§ **Written problem**:
Reproduce the following lines verbatim.
━━ Entries supplied ━━
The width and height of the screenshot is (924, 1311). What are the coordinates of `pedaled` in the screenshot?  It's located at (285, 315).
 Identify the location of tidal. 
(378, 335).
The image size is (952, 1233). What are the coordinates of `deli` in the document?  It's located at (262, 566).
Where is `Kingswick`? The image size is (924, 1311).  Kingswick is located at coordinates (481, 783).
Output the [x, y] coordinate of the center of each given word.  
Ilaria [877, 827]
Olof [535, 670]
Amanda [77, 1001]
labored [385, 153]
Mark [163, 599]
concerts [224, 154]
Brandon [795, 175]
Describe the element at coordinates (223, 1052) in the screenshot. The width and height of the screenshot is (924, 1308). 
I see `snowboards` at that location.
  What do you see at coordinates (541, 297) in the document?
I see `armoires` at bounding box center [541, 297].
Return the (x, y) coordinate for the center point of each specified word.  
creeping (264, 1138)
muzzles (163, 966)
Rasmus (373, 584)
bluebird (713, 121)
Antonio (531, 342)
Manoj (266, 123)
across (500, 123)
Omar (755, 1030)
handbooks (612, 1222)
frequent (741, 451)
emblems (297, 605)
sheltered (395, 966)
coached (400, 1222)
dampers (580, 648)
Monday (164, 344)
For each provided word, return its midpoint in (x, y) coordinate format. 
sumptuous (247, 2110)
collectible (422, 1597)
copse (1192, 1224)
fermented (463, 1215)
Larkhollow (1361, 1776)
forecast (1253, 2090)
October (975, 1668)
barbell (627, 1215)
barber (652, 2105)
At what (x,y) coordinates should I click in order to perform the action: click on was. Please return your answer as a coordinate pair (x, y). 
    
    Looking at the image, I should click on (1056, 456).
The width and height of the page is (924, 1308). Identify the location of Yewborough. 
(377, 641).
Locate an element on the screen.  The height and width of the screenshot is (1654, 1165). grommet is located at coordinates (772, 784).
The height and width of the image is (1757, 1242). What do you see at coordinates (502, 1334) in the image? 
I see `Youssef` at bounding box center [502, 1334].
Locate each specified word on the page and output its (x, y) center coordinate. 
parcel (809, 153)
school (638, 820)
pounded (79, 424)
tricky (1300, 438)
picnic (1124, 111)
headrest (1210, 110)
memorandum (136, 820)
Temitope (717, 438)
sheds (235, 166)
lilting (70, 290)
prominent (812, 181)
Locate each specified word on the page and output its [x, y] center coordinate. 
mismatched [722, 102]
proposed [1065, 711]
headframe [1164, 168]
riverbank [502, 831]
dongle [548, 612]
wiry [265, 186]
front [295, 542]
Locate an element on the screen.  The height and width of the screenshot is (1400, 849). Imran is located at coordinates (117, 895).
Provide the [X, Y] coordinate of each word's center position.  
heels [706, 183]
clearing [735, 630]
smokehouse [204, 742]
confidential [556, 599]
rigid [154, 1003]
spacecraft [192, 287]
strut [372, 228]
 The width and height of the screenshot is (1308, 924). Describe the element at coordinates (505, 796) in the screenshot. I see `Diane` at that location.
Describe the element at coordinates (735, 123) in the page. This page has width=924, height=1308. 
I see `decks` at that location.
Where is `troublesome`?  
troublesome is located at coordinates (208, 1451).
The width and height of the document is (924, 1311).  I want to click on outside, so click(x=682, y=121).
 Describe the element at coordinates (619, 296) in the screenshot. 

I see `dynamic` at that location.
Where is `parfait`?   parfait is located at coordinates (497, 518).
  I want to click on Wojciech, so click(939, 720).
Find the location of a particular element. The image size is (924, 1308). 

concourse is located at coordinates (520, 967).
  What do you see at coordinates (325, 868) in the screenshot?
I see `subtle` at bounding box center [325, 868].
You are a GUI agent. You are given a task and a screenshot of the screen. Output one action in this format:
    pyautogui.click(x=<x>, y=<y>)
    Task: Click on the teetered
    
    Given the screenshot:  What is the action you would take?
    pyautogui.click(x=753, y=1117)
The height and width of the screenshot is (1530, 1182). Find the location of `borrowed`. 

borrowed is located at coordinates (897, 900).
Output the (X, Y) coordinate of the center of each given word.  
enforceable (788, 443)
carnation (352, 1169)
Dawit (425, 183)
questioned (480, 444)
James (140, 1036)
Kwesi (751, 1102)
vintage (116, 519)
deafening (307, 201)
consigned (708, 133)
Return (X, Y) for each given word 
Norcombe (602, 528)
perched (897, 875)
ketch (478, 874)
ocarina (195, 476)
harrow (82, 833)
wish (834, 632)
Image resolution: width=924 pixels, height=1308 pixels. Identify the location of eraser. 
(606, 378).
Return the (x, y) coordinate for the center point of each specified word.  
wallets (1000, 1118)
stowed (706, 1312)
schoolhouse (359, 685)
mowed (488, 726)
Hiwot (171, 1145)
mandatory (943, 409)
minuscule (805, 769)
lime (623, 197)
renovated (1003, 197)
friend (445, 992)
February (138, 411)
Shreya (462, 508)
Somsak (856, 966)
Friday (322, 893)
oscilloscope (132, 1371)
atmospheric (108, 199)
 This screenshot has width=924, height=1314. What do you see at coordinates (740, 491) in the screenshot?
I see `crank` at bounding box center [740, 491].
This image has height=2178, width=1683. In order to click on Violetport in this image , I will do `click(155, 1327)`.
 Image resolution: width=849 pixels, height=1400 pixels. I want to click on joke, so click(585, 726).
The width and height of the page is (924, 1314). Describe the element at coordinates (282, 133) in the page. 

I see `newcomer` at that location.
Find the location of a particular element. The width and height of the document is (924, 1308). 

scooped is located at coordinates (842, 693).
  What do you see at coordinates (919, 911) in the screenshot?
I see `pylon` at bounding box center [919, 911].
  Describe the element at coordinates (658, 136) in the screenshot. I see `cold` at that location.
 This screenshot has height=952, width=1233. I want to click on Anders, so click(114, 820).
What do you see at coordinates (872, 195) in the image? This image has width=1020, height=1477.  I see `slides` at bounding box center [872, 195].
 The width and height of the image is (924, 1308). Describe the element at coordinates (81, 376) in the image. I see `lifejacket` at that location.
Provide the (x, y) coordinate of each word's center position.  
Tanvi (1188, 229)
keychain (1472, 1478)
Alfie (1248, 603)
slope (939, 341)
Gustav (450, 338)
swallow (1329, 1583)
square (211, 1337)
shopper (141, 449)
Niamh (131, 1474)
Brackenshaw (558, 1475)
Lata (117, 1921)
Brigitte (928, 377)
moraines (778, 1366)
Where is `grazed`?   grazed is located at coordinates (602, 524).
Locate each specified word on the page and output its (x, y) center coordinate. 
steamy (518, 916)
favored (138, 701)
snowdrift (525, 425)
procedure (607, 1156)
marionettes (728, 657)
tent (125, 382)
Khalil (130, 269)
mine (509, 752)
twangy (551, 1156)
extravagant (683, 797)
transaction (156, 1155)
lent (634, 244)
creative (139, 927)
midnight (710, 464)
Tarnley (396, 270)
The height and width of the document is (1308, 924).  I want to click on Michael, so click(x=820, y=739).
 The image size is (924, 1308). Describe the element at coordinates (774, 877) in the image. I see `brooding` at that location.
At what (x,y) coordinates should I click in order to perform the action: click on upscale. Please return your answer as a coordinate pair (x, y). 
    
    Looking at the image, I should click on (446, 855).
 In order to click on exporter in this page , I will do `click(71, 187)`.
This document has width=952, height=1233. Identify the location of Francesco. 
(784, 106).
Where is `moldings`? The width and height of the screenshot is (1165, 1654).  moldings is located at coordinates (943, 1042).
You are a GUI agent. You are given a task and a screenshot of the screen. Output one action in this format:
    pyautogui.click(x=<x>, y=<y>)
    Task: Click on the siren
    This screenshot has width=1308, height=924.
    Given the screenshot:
━━━
§ **Correct output**:
The width and height of the screenshot is (924, 1311). What are the coordinates of `pedaled` in the screenshot?  It's located at (285, 315).
 Identify the location of tidal. 
(378, 335).
The image size is (952, 1233). What are the coordinates of `deli` in the document?  It's located at (262, 566).
Where is `Kingswick`? The image size is (924, 1311).  Kingswick is located at coordinates (481, 783).
Output the [x, y] coordinate of the center of each given word.  
Ilaria [877, 827]
Olof [535, 670]
Amanda [77, 1001]
labored [385, 153]
Mark [163, 599]
concerts [224, 154]
Brandon [795, 175]
Describe the element at coordinates (223, 1052) in the screenshot. The width and height of the screenshot is (924, 1308). 
I see `snowboards` at that location.
  What do you see at coordinates (541, 297) in the document?
I see `armoires` at bounding box center [541, 297].
Return the (x, y) coordinate for the center point of each specified word.  
creeping (264, 1138)
muzzles (163, 966)
Rasmus (373, 584)
bluebird (713, 121)
Antonio (531, 342)
Manoj (266, 123)
across (500, 123)
Omar (755, 1030)
handbooks (612, 1222)
frequent (741, 451)
emblems (297, 605)
sheltered (395, 966)
coached (400, 1222)
dampers (580, 648)
Monday (164, 344)
For each provided word, return its midpoint in (x, y) coordinate format. 
sumptuous (247, 2110)
collectible (422, 1597)
copse (1192, 1224)
fermented (463, 1215)
Larkhollow (1361, 1776)
forecast (1253, 2090)
October (975, 1668)
barbell (627, 1215)
barber (652, 2105)
At what (x,y) coordinates should I click in order to perform the action: click on was. Please return your answer as a coordinate pair (x, y). 
    
    Looking at the image, I should click on (1056, 456).
The width and height of the page is (924, 1308). Identify the location of Yewborough. 
(377, 641).
Locate an element on the screen.  The height and width of the screenshot is (1654, 1165). grommet is located at coordinates (772, 784).
The height and width of the image is (1757, 1242). What do you see at coordinates (502, 1334) in the image? 
I see `Youssef` at bounding box center [502, 1334].
Locate each specified word on the page and output its (x, y) center coordinate. 
parcel (809, 153)
school (638, 820)
pounded (79, 424)
tricky (1300, 438)
picnic (1124, 111)
headrest (1210, 110)
memorandum (136, 820)
Temitope (717, 438)
sheds (235, 166)
lilting (70, 290)
prominent (812, 181)
Locate each specified word on the page and output its [x, y] center coordinate. 
mismatched [722, 102]
proposed [1065, 711]
headframe [1164, 168]
riverbank [502, 831]
dongle [548, 612]
wiry [265, 186]
front [295, 542]
Locate an element on the screen.  The height and width of the screenshot is (1400, 849). Imran is located at coordinates (117, 895).
Provide the [X, Y] coordinate of each word's center position.  
heels [706, 183]
clearing [735, 630]
smokehouse [204, 742]
confidential [556, 599]
rigid [154, 1003]
spacecraft [192, 287]
strut [372, 228]
 The width and height of the screenshot is (1308, 924). Describe the element at coordinates (505, 796) in the screenshot. I see `Diane` at that location.
Describe the element at coordinates (735, 123) in the page. This page has width=924, height=1308. 
I see `decks` at that location.
Where is `troublesome`?  
troublesome is located at coordinates (208, 1451).
The width and height of the document is (924, 1311).  I want to click on outside, so click(x=682, y=121).
 Describe the element at coordinates (619, 296) in the screenshot. 

I see `dynamic` at that location.
Where is `parfait`?   parfait is located at coordinates (497, 518).
  I want to click on Wojciech, so click(939, 720).
Find the location of a particular element. The image size is (924, 1308). 

concourse is located at coordinates (520, 967).
  What do you see at coordinates (325, 868) in the screenshot?
I see `subtle` at bounding box center [325, 868].
You are a GUI agent. You are given a task and a screenshot of the screen. Output one action in this format:
    pyautogui.click(x=<x>, y=<y>)
    Task: Click on the teetered
    
    Given the screenshot:  What is the action you would take?
    pyautogui.click(x=753, y=1117)
The height and width of the screenshot is (1530, 1182). Find the location of `borrowed`. 

borrowed is located at coordinates (897, 900).
Output the (X, Y) coordinate of the center of each given word.  
enforceable (788, 443)
carnation (352, 1169)
Dawit (425, 183)
questioned (480, 444)
James (140, 1036)
Kwesi (751, 1102)
vintage (116, 519)
deafening (307, 201)
consigned (708, 133)
Return (X, Y) for each given word 
Norcombe (602, 528)
perched (897, 875)
ketch (478, 874)
ocarina (195, 476)
harrow (82, 833)
wish (834, 632)
Image resolution: width=924 pixels, height=1308 pixels. Identify the location of eraser. 
(606, 378).
Return the (x, y) coordinate for the center point of each specified word.  
wallets (1000, 1118)
stowed (706, 1312)
schoolhouse (359, 685)
mowed (488, 726)
Hiwot (171, 1145)
mandatory (943, 409)
minuscule (805, 769)
lime (623, 197)
renovated (1003, 197)
friend (445, 992)
February (138, 411)
Shreya (462, 508)
Somsak (856, 966)
Friday (322, 893)
oscilloscope (132, 1371)
atmospheric (108, 199)
 This screenshot has width=924, height=1314. What do you see at coordinates (740, 491) in the screenshot?
I see `crank` at bounding box center [740, 491].
This image has height=2178, width=1683. In order to click on Violetport in this image , I will do `click(155, 1327)`.
 Image resolution: width=849 pixels, height=1400 pixels. I want to click on joke, so click(585, 726).
The width and height of the page is (924, 1314). Describe the element at coordinates (282, 133) in the page. 

I see `newcomer` at that location.
Find the location of a particular element. The width and height of the document is (924, 1308). 

scooped is located at coordinates (842, 693).
  What do you see at coordinates (919, 911) in the screenshot?
I see `pylon` at bounding box center [919, 911].
  Describe the element at coordinates (658, 136) in the screenshot. I see `cold` at that location.
 This screenshot has height=952, width=1233. I want to click on Anders, so click(114, 820).
What do you see at coordinates (872, 195) in the image? This image has width=1020, height=1477.  I see `slides` at bounding box center [872, 195].
 The width and height of the image is (924, 1308). Describe the element at coordinates (81, 376) in the image. I see `lifejacket` at that location.
Provide the (x, y) coordinate of each word's center position.  
Tanvi (1188, 229)
keychain (1472, 1478)
Alfie (1248, 603)
slope (939, 341)
Gustav (450, 338)
swallow (1329, 1583)
square (211, 1337)
shopper (141, 449)
Niamh (131, 1474)
Brackenshaw (558, 1475)
Lata (117, 1921)
Brigitte (928, 377)
moraines (778, 1366)
Where is `grazed`?   grazed is located at coordinates (602, 524).
Locate each specified word on the page and output its (x, y) center coordinate. 
steamy (518, 916)
favored (138, 701)
snowdrift (525, 425)
procedure (607, 1156)
marionettes (728, 657)
tent (125, 382)
Khalil (130, 269)
mine (509, 752)
twangy (551, 1156)
extravagant (683, 797)
transaction (156, 1155)
lent (634, 244)
creative (139, 927)
midnight (710, 464)
Tarnley (396, 270)
The height and width of the document is (1308, 924).  I want to click on Michael, so click(x=820, y=739).
 The image size is (924, 1308). Describe the element at coordinates (774, 877) in the image. I see `brooding` at that location.
At what (x,y) coordinates should I click in order to perform the action: click on upscale. Please return your answer as a coordinate pair (x, y). 
    
    Looking at the image, I should click on (446, 855).
 In order to click on exporter in this page , I will do `click(71, 187)`.
This document has width=952, height=1233. Identify the location of Francesco. 
(784, 106).
Where is `moldings`? The width and height of the screenshot is (1165, 1654).  moldings is located at coordinates (943, 1042).
You are a GUI agent. You are given a task and a screenshot of the screen. Output one action in this format:
    pyautogui.click(x=<x>, y=<y>)
    Task: Click on the siren
    This screenshot has width=1308, height=924.
    Given the screenshot:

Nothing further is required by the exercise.